#### Input records:

Start

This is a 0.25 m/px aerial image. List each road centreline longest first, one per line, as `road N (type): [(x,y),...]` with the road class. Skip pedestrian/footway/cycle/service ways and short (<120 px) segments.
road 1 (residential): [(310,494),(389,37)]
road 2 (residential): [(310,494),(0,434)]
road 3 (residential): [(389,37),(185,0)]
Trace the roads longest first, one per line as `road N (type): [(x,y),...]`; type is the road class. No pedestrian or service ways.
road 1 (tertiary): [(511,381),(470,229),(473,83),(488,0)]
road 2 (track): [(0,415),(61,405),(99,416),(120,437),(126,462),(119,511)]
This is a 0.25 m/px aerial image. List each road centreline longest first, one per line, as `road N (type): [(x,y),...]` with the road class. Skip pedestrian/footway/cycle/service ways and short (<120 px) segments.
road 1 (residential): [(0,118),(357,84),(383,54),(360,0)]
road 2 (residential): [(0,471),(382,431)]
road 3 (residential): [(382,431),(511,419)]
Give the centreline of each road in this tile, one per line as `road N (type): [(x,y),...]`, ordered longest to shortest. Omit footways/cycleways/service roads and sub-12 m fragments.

End
Start

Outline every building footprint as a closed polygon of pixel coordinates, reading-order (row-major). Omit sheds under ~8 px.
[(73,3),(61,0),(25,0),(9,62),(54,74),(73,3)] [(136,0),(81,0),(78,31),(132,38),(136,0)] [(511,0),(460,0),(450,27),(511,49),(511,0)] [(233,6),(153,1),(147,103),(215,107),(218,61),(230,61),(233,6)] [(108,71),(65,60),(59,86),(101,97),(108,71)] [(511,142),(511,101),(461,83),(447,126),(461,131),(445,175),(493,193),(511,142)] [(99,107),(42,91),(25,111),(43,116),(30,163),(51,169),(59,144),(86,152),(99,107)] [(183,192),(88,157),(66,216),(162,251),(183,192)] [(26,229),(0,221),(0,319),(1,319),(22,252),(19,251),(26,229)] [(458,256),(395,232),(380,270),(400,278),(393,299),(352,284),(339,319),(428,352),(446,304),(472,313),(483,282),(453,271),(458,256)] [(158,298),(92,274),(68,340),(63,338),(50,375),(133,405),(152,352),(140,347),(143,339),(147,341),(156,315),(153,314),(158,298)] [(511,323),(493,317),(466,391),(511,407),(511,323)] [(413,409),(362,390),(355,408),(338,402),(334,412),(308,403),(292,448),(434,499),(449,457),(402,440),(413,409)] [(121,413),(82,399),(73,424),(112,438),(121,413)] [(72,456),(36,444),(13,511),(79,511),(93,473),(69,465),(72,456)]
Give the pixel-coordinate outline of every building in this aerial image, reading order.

End

#### Exercise objective:
Keep only the lines above, from both blocks, that contain the word "Give", and copy each of them out in full.

#### The output:
Give the centreline of each road in this tile, one per line as `road N (type): [(x,y),...]`, ordered longest to shortest. Omit footways/cycleways/service roads and sub-12 m fragments.
Give the pixel-coordinate outline of every building in this aerial image, reading order.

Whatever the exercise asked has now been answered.